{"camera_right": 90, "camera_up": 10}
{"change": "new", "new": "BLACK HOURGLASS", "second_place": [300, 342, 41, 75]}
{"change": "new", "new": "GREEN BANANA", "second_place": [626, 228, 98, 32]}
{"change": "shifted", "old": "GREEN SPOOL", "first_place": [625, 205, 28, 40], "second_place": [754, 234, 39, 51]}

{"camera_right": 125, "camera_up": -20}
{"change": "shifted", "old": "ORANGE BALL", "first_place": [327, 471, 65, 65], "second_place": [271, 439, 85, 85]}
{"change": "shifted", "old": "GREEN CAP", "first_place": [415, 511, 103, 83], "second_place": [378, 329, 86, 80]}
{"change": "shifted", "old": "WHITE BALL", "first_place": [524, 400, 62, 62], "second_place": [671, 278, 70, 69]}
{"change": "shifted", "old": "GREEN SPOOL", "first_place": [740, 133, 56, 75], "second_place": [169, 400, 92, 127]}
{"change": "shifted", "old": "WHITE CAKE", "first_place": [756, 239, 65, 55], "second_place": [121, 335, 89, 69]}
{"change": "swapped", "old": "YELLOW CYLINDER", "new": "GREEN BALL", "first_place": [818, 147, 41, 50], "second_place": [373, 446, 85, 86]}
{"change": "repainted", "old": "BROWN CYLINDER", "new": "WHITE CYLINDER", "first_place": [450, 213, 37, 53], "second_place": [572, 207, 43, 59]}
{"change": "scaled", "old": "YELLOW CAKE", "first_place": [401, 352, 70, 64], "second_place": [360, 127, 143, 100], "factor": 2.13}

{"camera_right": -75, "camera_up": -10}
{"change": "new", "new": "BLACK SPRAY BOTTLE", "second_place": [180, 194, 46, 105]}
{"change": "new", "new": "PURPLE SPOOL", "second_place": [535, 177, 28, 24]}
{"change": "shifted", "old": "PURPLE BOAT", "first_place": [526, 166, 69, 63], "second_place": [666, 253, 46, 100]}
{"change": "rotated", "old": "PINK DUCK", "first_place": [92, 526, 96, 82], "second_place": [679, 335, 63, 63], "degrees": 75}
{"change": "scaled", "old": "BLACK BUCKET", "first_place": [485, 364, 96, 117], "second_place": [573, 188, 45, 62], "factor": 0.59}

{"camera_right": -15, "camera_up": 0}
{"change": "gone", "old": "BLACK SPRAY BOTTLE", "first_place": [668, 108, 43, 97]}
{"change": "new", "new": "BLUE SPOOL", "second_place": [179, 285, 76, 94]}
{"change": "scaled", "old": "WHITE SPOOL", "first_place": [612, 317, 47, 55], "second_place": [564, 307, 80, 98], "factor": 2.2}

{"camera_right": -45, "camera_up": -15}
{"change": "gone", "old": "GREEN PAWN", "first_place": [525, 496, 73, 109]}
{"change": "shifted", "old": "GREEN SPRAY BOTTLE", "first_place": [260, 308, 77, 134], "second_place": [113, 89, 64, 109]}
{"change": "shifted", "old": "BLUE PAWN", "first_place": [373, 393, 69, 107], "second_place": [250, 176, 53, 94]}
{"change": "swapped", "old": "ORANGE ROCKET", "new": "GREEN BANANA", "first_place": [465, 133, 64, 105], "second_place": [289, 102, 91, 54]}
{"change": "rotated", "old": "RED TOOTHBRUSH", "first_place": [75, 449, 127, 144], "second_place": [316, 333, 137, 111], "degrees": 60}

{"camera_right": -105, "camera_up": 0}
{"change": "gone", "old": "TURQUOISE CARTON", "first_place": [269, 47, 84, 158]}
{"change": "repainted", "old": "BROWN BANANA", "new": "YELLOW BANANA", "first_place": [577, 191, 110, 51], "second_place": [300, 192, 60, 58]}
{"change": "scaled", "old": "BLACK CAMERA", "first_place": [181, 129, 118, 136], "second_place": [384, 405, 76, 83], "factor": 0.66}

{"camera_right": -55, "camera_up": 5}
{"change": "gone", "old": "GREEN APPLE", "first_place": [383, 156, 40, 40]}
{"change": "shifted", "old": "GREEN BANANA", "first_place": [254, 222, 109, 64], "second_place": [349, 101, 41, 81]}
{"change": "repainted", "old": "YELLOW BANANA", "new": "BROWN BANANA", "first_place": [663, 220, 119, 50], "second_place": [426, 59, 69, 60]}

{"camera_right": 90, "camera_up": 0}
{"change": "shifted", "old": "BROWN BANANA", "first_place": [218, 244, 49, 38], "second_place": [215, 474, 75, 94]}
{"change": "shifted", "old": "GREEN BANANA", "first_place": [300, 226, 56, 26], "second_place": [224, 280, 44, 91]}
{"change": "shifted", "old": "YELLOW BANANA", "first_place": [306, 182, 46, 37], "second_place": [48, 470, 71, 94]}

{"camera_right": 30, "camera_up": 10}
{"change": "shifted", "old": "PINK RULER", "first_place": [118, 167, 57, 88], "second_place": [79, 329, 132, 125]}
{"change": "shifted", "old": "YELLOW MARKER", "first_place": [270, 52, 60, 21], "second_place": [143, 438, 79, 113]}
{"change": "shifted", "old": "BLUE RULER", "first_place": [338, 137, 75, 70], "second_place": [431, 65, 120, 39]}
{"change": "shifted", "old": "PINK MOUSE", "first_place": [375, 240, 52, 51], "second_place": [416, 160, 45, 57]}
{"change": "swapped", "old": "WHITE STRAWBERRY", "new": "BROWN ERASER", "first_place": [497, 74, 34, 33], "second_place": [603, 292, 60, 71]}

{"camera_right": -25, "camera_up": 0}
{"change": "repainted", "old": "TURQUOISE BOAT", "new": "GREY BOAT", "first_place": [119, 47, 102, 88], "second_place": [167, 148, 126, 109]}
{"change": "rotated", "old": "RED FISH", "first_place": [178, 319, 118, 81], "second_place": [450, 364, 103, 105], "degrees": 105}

============================================================

From the first line through the last, give the data above again exactly.

{"camera_right": 90, "camera_up": 10}
{"change": "new", "new": "BLACK HOURGLASS", "second_place": [300, 342, 41, 75]}
{"change": "new", "new": "GREEN BANANA", "second_place": [626, 228, 98, 32]}
{"change": "shifted", "old": "GREEN SPOOL", "first_place": [625, 205, 28, 40], "second_place": [754, 234, 39, 51]}

{"camera_right": 125, "camera_up": -20}
{"change": "shifted", "old": "ORANGE BALL", "first_place": [327, 471, 65, 65], "second_place": [271, 439, 85, 85]}
{"change": "shifted", "old": "GREEN CAP", "first_place": [415, 511, 103, 83], "second_place": [378, 329, 86, 80]}
{"change": "shifted", "old": "WHITE BALL", "first_place": [524, 400, 62, 62], "second_place": [671, 278, 70, 69]}
{"change": "shifted", "old": "GREEN SPOOL", "first_place": [740, 133, 56, 75], "second_place": [169, 400, 92, 127]}
{"change": "shifted", "old": "WHITE CAKE", "first_place": [756, 239, 65, 55], "second_place": [121, 335, 89, 69]}
{"change": "swapped", "old": "YELLOW CYLINDER", "new": "GREEN BALL", "first_place": [818, 147, 41, 50], "second_place": [373, 446, 85, 86]}
{"change": "repainted", "old": "BROWN CYLINDER", "new": "WHITE CYLINDER", "first_place": [450, 213, 37, 53], "second_place": [572, 207, 43, 59]}
{"change": "scaled", "old": "YELLOW CAKE", "first_place": [401, 352, 70, 64], "second_place": [360, 127, 143, 100], "factor": 2.13}

{"camera_right": -75, "camera_up": -10}
{"change": "new", "new": "BLACK SPRAY BOTTLE", "second_place": [180, 194, 46, 105]}
{"change": "new", "new": "PURPLE SPOOL", "second_place": [535, 177, 28, 24]}
{"change": "shifted", "old": "PURPLE BOAT", "first_place": [526, 166, 69, 63], "second_place": [666, 253, 46, 100]}
{"change": "rotated", "old": "PINK DUCK", "first_place": [92, 526, 96, 82], "second_place": [679, 335, 63, 63], "degrees": 75}
{"change": "scaled", "old": "BLACK BUCKET", "first_place": [485, 364, 96, 117], "second_place": [573, 188, 45, 62], "factor": 0.59}

{"camera_right": -15, "camera_up": 0}
{"change": "gone", "old": "BLACK SPRAY BOTTLE", "first_place": [668, 108, 43, 97]}
{"change": "new", "new": "BLUE SPOOL", "second_place": [179, 285, 76, 94]}
{"change": "scaled", "old": "WHITE SPOOL", "first_place": [612, 317, 47, 55], "second_place": [564, 307, 80, 98], "factor": 2.2}

{"camera_right": -45, "camera_up": -15}
{"change": "gone", "old": "GREEN PAWN", "first_place": [525, 496, 73, 109]}
{"change": "shifted", "old": "GREEN SPRAY BOTTLE", "first_place": [260, 308, 77, 134], "second_place": [113, 89, 64, 109]}
{"change": "shifted", "old": "BLUE PAWN", "first_place": [373, 393, 69, 107], "second_place": [250, 176, 53, 94]}
{"change": "swapped", "old": "ORANGE ROCKET", "new": "GREEN BANANA", "first_place": [465, 133, 64, 105], "second_place": [289, 102, 91, 54]}
{"change": "rotated", "old": "RED TOOTHBRUSH", "first_place": [75, 449, 127, 144], "second_place": [316, 333, 137, 111], "degrees": 60}

{"camera_right": -105, "camera_up": 0}
{"change": "gone", "old": "TURQUOISE CARTON", "first_place": [269, 47, 84, 158]}
{"change": "repainted", "old": "BROWN BANANA", "new": "YELLOW BANANA", "first_place": [577, 191, 110, 51], "second_place": [300, 192, 60, 58]}
{"change": "scaled", "old": "BLACK CAMERA", "first_place": [181, 129, 118, 136], "second_place": [384, 405, 76, 83], "factor": 0.66}

{"camera_right": -55, "camera_up": 5}
{"change": "gone", "old": "GREEN APPLE", "first_place": [383, 156, 40, 40]}
{"change": "shifted", "old": "GREEN BANANA", "first_place": [254, 222, 109, 64], "second_place": [349, 101, 41, 81]}
{"change": "repainted", "old": "YELLOW BANANA", "new": "BROWN BANANA", "first_place": [663, 220, 119, 50], "second_place": [426, 59, 69, 60]}

{"camera_right": 90, "camera_up": 0}
{"change": "shifted", "old": "BROWN BANANA", "first_place": [218, 244, 49, 38], "second_place": [215, 474, 75, 94]}
{"change": "shifted", "old": "GREEN BANANA", "first_place": [300, 226, 56, 26], "second_place": [224, 280, 44, 91]}
{"change": "shifted", "old": "YELLOW BANANA", "first_place": [306, 182, 46, 37], "second_place": [48, 470, 71, 94]}

{"camera_right": 30, "camera_up": 10}
{"change": "shifted", "old": "PINK RULER", "first_place": [118, 167, 57, 88], "second_place": [79, 329, 132, 125]}
{"change": "shifted", "old": "YELLOW MARKER", "first_place": [270, 52, 60, 21], "second_place": [143, 438, 79, 113]}
{"change": "shifted", "old": "BLUE RULER", "first_place": [338, 137, 75, 70], "second_place": [431, 65, 120, 39]}
{"change": "shifted", "old": "PINK MOUSE", "first_place": [375, 240, 52, 51], "second_place": [416, 160, 45, 57]}
{"change": "swapped", "old": "WHITE STRAWBERRY", "new": "BROWN ERASER", "first_place": [497, 74, 34, 33], "second_place": [603, 292, 60, 71]}

{"camera_right": -25, "camera_up": 0}
{"change": "repainted", "old": "TURQUOISE BOAT", "new": "GREY BOAT", "first_place": [119, 47, 102, 88], "second_place": [167, 148, 126, 109]}
{"change": "rotated", "old": "RED FISH", "first_place": [178, 319, 118, 81], "second_place": [450, 364, 103, 105], "degrees": 105}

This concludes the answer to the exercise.